▸ TASK TO COMPLETE: Pictures must not appear in the copy. Restate exactly the lines below from the one with "camera: 50 degrees left, 30 degrees down" through the one with "brown hammer [644,291,702,384]", inclusive.

*** MATERIAL FOR THE TASK ***

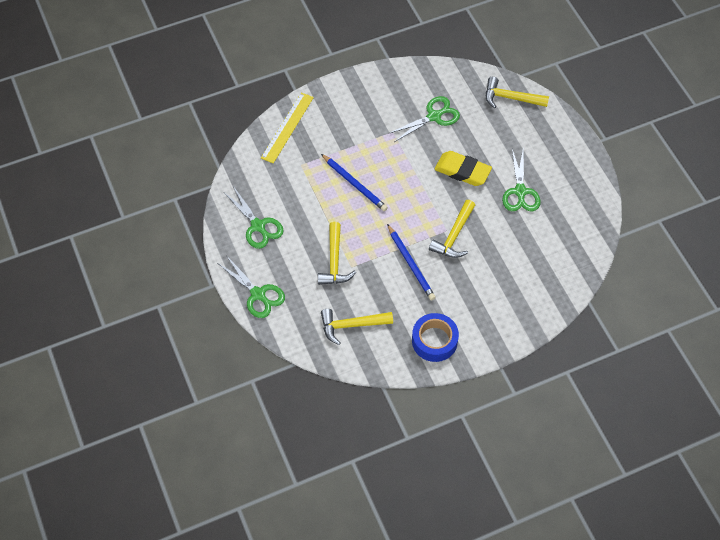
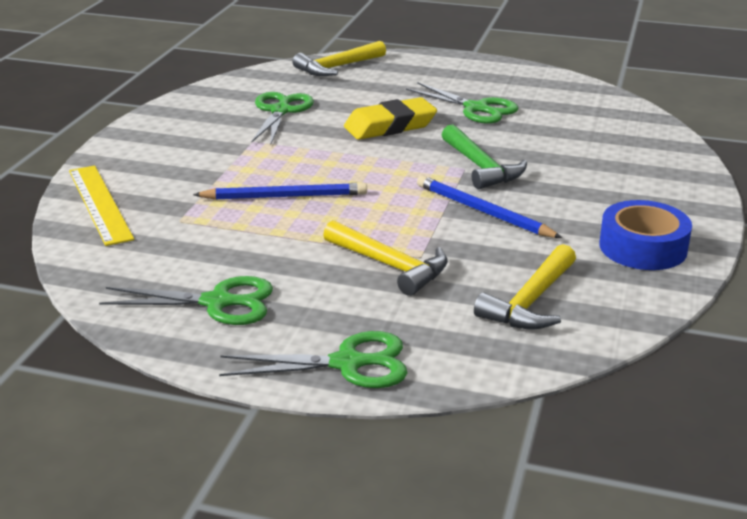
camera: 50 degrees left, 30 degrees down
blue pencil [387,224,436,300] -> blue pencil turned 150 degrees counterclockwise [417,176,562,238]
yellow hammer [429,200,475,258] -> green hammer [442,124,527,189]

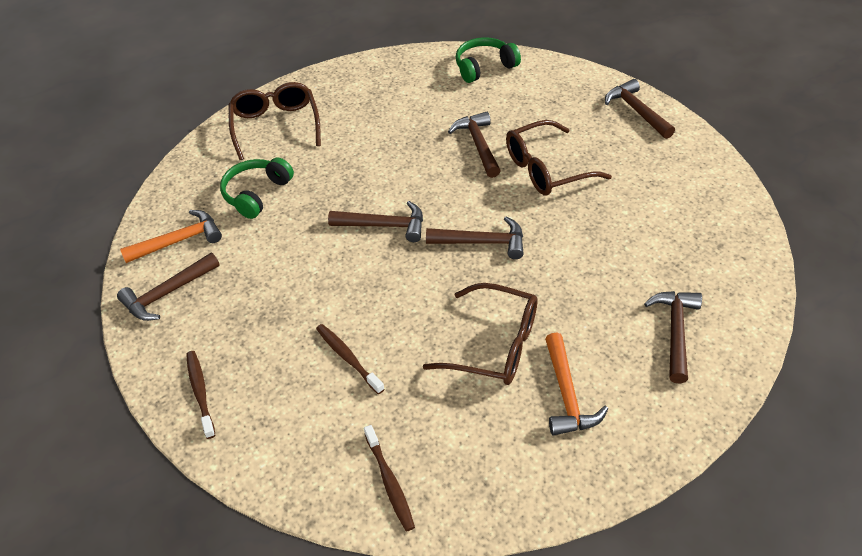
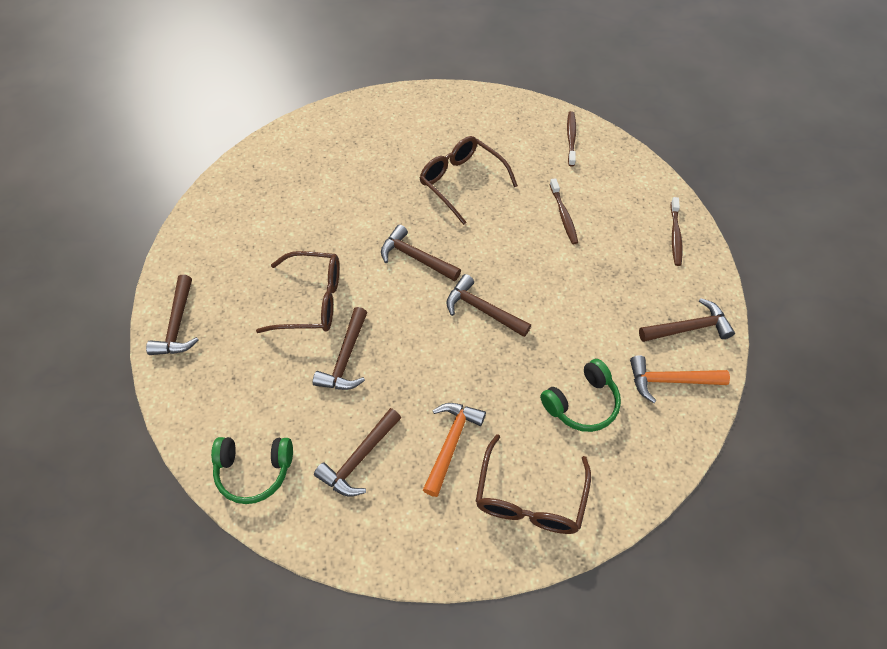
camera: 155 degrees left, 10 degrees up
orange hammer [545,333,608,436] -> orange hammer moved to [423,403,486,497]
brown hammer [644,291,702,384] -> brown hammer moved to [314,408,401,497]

*** End of MATERIAL FOR THE TASK ***
*** MATERIAL FOR THE TASK ***

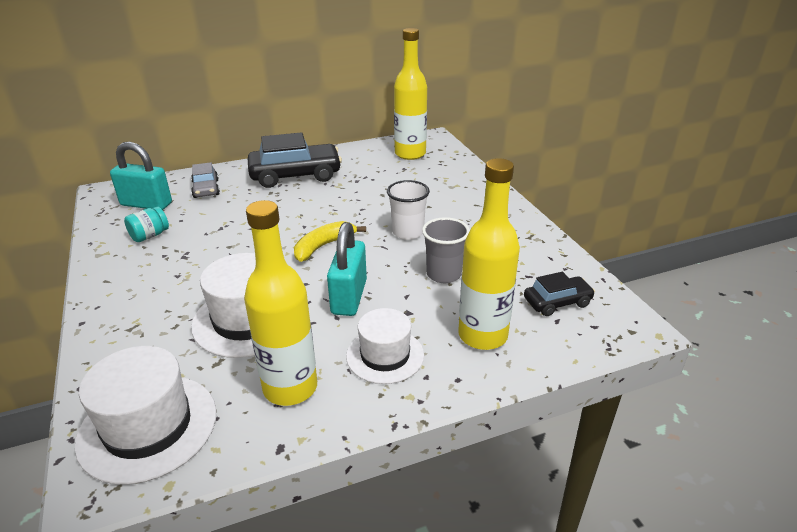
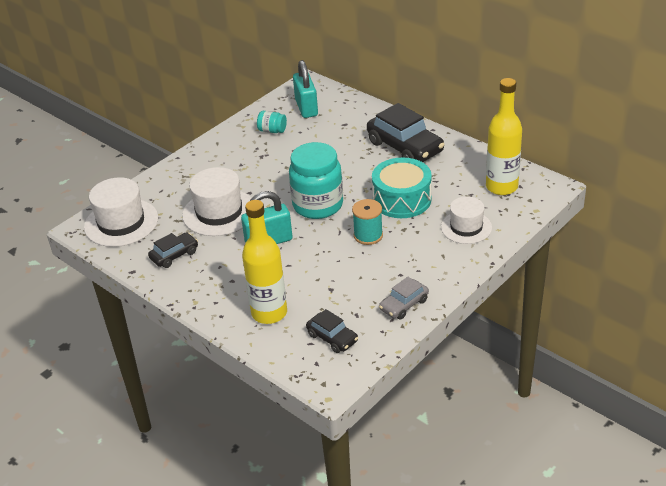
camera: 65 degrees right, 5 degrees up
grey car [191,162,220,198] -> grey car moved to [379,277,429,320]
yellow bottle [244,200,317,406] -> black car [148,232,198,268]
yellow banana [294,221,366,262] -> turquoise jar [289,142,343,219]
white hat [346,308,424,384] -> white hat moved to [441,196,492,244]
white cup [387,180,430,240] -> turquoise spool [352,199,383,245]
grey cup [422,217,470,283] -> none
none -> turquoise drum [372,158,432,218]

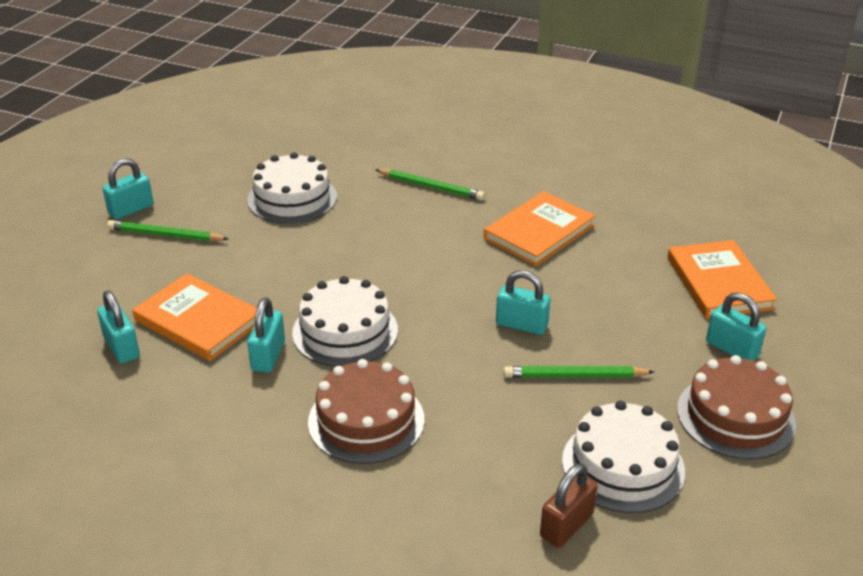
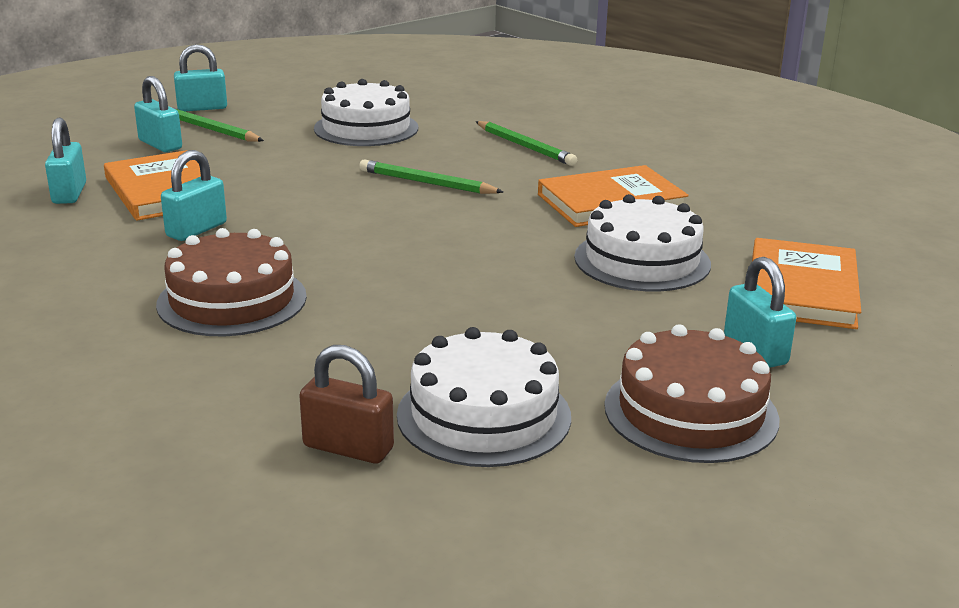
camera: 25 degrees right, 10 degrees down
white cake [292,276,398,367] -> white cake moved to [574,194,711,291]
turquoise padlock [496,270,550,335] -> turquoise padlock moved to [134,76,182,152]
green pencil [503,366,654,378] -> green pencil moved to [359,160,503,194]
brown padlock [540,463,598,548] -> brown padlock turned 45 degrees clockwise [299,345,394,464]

*** End of MATERIAL FOR THE TASK ***

▸ TASK RESULT:
camera: 50 degrees left, 30 degrees down
blue pencil [387,224,436,300] -> blue pencil turned 150 degrees counterclockwise [417,176,562,238]
yellow hammer [429,200,475,258] -> green hammer [442,124,527,189]

camera: 155 degrees left, 10 degrees up
orange hammer [545,333,608,436] -> orange hammer moved to [423,403,486,497]
brown hammer [644,291,702,384] -> brown hammer moved to [314,408,401,497]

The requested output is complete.